* [Task data]:
◆ ◆ ◆ ◆

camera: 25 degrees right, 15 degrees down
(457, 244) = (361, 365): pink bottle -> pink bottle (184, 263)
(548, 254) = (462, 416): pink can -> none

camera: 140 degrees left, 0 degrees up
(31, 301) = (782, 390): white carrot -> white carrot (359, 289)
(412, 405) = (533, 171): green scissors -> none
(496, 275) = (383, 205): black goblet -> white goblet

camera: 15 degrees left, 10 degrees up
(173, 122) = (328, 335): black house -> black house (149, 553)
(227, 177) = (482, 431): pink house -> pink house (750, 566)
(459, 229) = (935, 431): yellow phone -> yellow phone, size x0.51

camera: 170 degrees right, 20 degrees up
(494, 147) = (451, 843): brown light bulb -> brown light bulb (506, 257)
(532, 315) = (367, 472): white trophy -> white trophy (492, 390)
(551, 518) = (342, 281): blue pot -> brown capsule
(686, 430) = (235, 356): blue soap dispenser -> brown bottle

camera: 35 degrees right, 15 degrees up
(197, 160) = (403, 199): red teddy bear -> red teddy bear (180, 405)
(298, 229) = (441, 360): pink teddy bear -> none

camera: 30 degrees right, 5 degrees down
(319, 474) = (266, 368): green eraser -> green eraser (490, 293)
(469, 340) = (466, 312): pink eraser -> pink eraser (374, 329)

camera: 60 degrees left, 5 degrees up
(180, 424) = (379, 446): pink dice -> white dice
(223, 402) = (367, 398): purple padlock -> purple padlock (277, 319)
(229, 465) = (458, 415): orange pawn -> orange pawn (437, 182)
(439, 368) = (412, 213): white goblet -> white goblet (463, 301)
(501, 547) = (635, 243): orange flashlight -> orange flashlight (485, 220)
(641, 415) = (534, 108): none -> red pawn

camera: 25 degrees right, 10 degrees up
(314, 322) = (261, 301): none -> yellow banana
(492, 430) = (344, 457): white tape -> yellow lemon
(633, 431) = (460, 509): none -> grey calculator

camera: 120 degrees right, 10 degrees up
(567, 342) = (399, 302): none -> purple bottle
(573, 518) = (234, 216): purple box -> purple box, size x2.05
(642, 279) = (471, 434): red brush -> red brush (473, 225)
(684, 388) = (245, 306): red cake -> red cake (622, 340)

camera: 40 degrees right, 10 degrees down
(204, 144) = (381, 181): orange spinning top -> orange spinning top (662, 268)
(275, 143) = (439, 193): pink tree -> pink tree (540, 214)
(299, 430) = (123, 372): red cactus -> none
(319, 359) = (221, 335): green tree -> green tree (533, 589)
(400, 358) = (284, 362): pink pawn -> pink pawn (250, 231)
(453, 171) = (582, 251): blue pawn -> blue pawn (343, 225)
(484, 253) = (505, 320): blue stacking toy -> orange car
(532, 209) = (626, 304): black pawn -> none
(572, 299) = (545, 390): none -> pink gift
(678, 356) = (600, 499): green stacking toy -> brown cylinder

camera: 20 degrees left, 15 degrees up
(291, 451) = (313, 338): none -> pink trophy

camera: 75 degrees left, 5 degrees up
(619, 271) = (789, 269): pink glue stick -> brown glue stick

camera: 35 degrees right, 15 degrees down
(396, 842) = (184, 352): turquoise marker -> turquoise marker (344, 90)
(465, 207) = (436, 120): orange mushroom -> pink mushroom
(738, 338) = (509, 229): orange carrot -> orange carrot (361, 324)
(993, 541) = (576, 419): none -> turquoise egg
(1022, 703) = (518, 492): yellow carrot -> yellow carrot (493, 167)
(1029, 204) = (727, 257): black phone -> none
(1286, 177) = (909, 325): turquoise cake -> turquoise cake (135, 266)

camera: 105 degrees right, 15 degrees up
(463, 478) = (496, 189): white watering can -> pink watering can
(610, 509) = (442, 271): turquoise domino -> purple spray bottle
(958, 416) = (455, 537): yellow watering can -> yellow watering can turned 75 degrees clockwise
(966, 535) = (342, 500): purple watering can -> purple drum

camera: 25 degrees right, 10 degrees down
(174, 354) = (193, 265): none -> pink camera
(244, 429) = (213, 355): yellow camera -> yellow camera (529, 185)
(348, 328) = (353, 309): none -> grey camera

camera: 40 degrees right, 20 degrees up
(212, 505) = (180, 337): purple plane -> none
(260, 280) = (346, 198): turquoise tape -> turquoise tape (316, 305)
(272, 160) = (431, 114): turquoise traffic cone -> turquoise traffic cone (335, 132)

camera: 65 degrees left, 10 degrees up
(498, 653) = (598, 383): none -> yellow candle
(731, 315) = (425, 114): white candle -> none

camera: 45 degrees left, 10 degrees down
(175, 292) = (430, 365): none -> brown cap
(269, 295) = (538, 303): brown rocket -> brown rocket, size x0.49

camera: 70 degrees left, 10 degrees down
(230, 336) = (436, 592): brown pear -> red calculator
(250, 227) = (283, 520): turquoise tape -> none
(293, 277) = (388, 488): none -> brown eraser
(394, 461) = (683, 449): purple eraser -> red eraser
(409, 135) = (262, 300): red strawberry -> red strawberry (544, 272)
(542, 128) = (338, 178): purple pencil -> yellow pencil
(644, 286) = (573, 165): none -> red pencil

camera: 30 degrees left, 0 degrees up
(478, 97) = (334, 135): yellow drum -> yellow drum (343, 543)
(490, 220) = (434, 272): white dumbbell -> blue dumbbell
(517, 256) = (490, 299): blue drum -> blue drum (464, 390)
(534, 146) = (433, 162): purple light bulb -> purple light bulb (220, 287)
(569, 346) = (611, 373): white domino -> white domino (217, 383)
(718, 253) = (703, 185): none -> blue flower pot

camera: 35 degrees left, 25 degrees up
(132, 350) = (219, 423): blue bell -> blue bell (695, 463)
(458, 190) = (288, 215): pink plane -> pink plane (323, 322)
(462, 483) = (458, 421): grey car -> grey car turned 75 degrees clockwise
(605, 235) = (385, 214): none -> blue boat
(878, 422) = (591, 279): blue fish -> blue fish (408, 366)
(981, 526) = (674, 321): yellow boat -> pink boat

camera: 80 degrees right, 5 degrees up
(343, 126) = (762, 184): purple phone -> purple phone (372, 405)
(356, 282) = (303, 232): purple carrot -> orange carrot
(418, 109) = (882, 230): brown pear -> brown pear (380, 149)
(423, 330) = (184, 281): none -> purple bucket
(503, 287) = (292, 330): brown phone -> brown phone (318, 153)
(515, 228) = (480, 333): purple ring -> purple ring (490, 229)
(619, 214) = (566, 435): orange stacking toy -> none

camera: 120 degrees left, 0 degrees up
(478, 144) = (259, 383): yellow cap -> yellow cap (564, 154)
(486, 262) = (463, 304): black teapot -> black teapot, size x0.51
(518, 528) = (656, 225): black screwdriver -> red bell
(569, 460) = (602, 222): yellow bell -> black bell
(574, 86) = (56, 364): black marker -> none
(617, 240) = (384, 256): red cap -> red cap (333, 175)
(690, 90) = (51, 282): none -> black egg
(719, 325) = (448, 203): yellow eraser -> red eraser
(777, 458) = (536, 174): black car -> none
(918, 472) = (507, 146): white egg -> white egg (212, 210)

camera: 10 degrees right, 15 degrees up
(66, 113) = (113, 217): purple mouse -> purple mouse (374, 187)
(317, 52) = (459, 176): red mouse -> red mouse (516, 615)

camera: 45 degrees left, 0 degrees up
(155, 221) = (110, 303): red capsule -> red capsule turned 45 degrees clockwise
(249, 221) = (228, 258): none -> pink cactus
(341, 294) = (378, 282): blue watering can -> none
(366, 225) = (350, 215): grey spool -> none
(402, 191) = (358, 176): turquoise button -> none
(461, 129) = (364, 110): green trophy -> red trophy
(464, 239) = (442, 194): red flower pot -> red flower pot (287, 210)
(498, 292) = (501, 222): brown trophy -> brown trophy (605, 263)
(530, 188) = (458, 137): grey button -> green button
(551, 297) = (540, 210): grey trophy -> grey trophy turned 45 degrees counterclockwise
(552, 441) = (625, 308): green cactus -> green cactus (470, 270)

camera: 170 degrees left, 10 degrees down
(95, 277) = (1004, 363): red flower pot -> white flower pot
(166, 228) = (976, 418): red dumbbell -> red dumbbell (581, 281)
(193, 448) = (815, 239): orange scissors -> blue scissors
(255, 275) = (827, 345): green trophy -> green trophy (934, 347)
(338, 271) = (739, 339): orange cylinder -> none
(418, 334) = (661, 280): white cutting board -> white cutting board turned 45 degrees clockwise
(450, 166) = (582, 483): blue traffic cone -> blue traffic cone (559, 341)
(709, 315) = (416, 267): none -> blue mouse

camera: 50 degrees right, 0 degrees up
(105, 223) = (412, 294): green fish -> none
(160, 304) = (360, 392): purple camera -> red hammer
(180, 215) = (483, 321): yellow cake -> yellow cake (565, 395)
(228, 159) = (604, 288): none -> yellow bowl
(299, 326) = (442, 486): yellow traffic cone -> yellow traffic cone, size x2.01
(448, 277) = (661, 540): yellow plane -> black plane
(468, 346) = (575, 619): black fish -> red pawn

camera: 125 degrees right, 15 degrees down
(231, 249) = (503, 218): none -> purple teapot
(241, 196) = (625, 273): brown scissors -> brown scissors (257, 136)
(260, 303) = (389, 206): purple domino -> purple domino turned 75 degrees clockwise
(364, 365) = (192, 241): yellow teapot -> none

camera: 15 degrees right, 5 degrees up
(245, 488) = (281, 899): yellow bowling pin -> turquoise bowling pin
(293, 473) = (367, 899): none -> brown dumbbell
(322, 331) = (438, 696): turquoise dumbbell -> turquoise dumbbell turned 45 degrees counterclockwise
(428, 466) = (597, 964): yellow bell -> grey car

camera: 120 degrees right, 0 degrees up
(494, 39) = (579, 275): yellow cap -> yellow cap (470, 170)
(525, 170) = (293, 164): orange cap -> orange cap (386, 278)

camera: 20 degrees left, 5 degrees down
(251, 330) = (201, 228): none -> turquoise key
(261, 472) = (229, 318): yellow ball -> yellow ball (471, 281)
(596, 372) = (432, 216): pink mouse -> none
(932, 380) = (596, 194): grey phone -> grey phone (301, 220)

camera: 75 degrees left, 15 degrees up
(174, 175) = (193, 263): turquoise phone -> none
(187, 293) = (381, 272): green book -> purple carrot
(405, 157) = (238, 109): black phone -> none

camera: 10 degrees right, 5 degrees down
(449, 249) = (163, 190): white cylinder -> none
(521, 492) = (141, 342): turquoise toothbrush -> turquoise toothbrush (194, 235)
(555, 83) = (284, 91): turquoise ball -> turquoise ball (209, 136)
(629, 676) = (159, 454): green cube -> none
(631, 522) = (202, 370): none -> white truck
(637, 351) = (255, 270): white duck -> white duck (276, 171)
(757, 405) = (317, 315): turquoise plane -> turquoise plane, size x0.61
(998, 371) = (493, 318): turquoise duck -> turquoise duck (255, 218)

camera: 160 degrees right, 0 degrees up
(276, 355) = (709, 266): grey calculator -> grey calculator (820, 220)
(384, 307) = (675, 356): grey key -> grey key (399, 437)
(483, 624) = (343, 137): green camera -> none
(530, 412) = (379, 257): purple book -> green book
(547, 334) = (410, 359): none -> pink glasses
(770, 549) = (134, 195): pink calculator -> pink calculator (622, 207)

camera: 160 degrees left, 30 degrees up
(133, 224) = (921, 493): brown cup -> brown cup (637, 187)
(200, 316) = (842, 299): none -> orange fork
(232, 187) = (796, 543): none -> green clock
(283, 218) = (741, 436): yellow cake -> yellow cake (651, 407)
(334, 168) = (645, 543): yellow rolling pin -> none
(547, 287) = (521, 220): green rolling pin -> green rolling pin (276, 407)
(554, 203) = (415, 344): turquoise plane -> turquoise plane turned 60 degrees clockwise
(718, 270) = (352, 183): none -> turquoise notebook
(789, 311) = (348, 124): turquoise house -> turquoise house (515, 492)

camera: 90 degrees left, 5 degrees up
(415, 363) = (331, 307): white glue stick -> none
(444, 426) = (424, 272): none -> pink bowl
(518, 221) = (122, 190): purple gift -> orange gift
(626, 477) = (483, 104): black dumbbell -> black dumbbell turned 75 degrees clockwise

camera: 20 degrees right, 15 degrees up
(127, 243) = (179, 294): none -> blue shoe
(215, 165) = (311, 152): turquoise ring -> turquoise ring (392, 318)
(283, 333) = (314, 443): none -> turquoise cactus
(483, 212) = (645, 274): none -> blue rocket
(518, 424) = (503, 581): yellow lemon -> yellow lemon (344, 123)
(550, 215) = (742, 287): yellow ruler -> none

◆ ◆ ◆ ◆

* [What to work on]:
Scan the data above and copy every line with "bottle" in it.

* [Solution for this task]:
(457, 244) = (361, 365): pink bottle -> pink bottle (184, 263)
(686, 430) = (235, 356): blue soap dispenser -> brown bottle
(567, 342) = (399, 302): none -> purple bottle
(610, 509) = (442, 271): turquoise domino -> purple spray bottle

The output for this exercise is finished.